══ PROVIDED ENTRIES
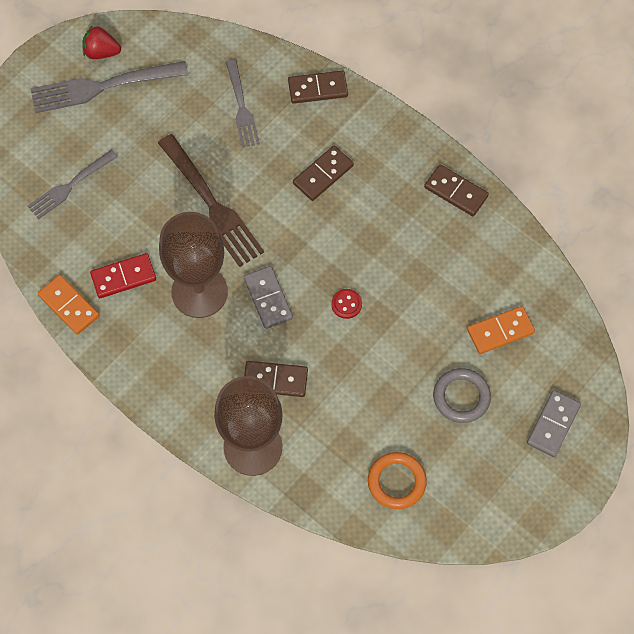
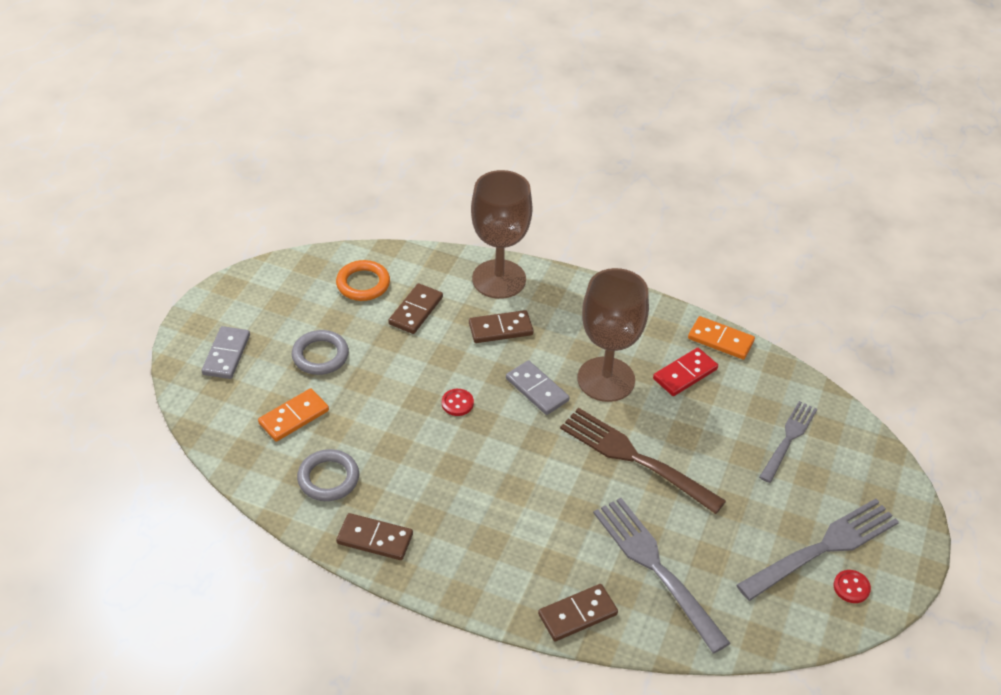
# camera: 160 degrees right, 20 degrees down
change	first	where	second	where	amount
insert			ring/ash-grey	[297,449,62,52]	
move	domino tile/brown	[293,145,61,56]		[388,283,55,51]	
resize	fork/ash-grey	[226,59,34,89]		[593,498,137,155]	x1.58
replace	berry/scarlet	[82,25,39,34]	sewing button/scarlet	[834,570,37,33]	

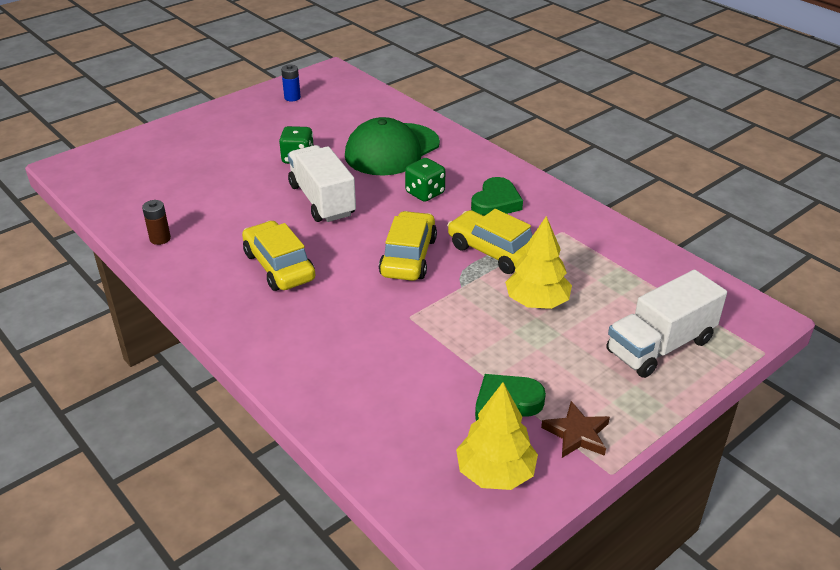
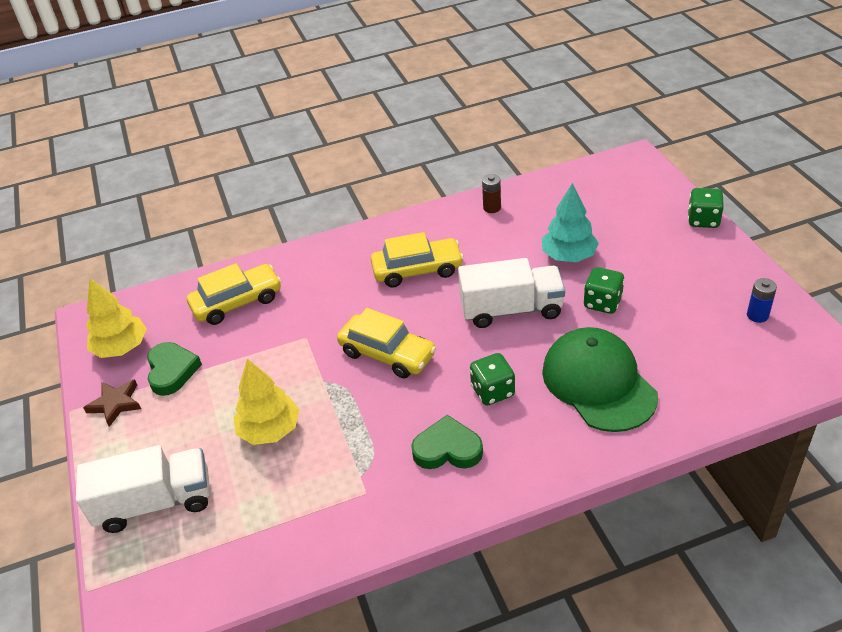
# camera: 115 degrees right, 5 degrees up
change	first	where	second	where	amount
rotate	truck/pure white	[606,270,121,108]		[76,445,134,88]	90 degrees clockwise
move	car/yellow	[447,209,86,65]		[187,263,94,62]	
rotate	heart/leaf-green	[471,177,52,39]		[411,415,72,54]	135 degrees clockwise
insert			toy tree/turquoise	[542,183,57,79]	
insert			dice/leaf-green	[688,188,36,40]	

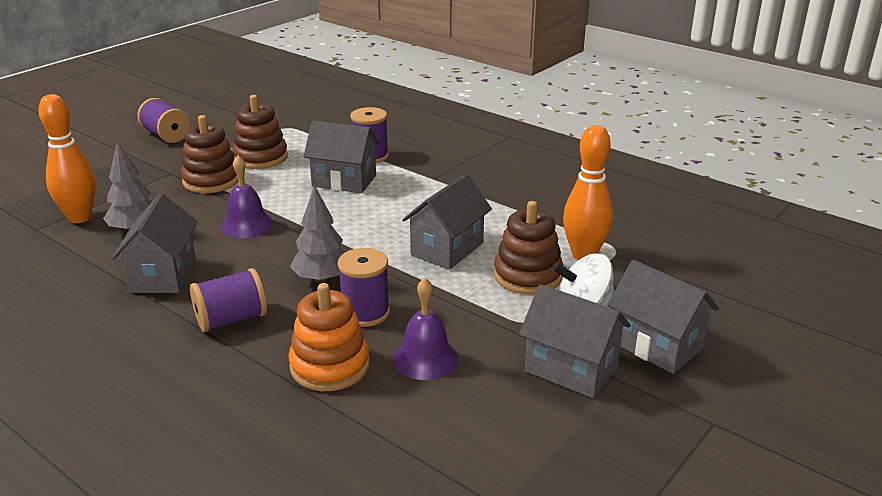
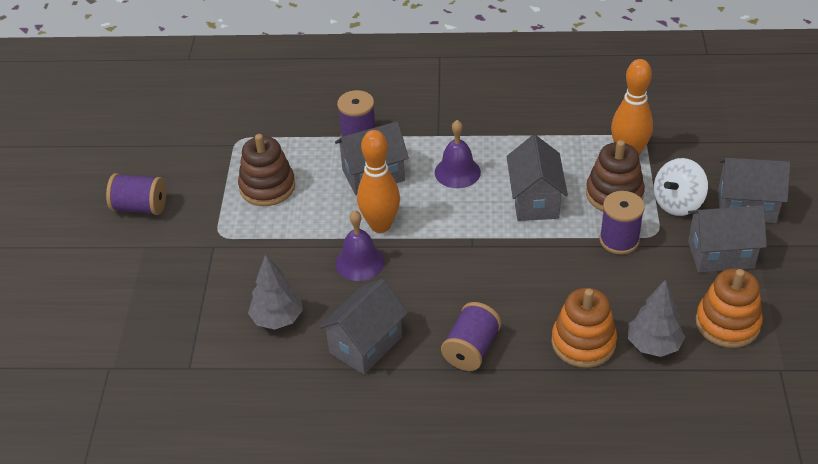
# camera: 35 degrees left, 15 degrees up
change	first	where	second	where	amount
rotate	cottage/ash-grey	[112,193,86,100]		[318,279,90,96]	75 degrees clockwise
move	tenpin/orange	[39,94,57,129]		[357,130,43,103]	
move	school bell/violet	[393,278,65,102]		[435,120,46,68]	
move	spool/violet	[338,248,52,79]		[600,191,45,63]	
move	toy tree/ash-grey	[290,185,55,98]		[628,279,57,78]	
insert			stacking toy/orange	[696,269,67,79]	
delete	stacking toy/brown	[181,115,58,78]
════
_EXERCISE_. What lines above hold the word "insert"? List them all.

_FINISHED EXERCISE_.
insert			ring/ash-grey	[297,449,62,52]	
insert			toy tree/turquoise	[542,183,57,79]	
insert			dice/leaf-green	[688,188,36,40]	
insert			stacking toy/orange	[696,269,67,79]	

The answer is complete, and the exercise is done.